Try it: Every line with "orange" in it must be copied from the data.

Records from a data source:
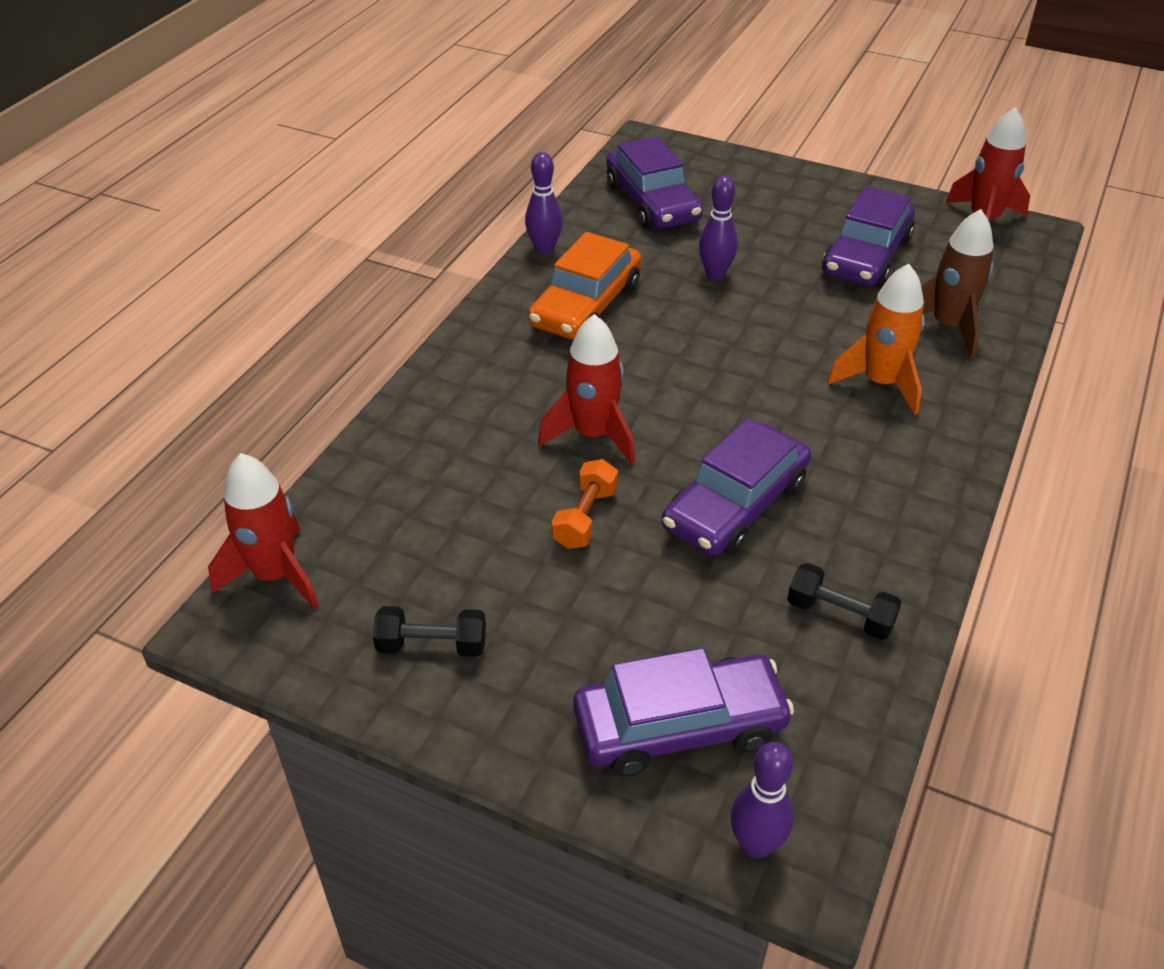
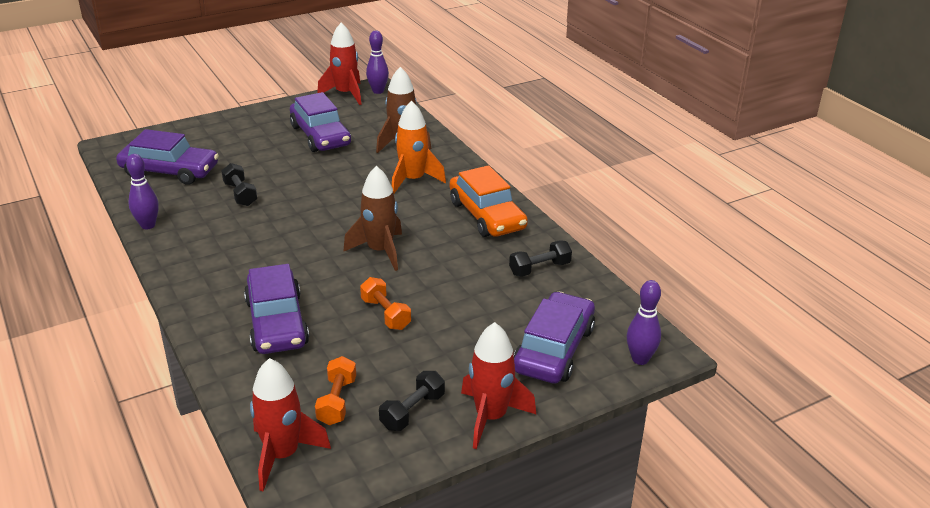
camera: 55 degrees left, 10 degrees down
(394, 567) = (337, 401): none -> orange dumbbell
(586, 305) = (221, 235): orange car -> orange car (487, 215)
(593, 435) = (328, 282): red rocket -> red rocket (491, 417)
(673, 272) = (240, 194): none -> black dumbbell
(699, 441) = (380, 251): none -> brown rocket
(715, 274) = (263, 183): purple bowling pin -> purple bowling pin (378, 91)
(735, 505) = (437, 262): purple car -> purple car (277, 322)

Finished exercise:
(394, 567) = (337, 401): none -> orange dumbbell
(586, 305) = (221, 235): orange car -> orange car (487, 215)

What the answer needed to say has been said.